Your assignment: If "bombilla" shows up in a line of the material, return that line.

######

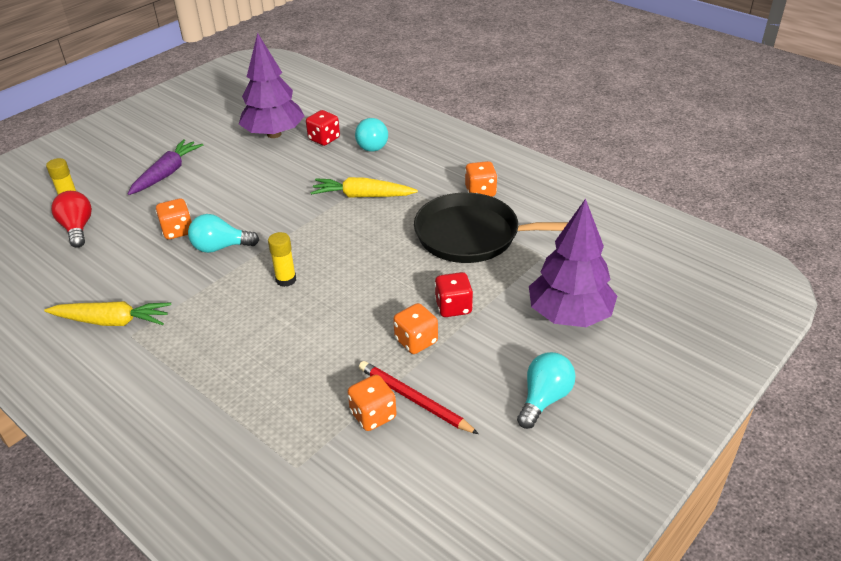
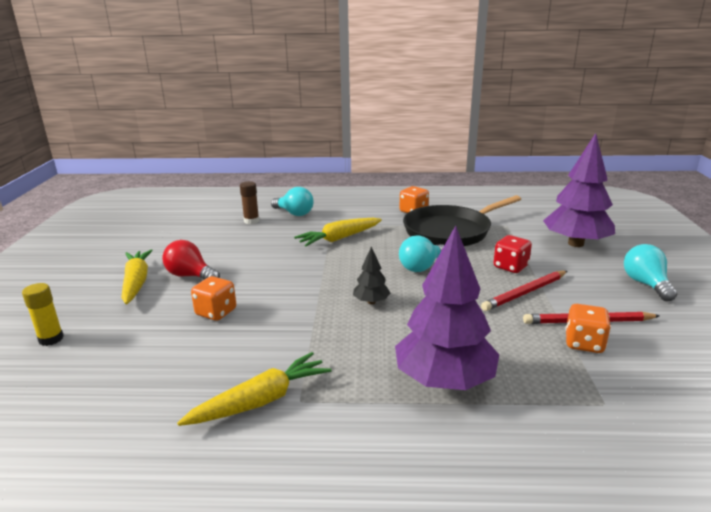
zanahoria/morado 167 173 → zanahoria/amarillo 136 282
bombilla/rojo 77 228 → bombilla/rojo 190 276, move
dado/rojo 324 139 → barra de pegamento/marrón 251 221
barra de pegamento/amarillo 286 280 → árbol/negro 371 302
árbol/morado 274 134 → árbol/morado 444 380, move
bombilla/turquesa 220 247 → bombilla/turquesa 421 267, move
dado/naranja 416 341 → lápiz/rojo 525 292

######

Written answer:
bombilla/rojo 77 228 → bombilla/rojo 190 276, move
bombilla/turquesa 220 247 → bombilla/turquesa 421 267, move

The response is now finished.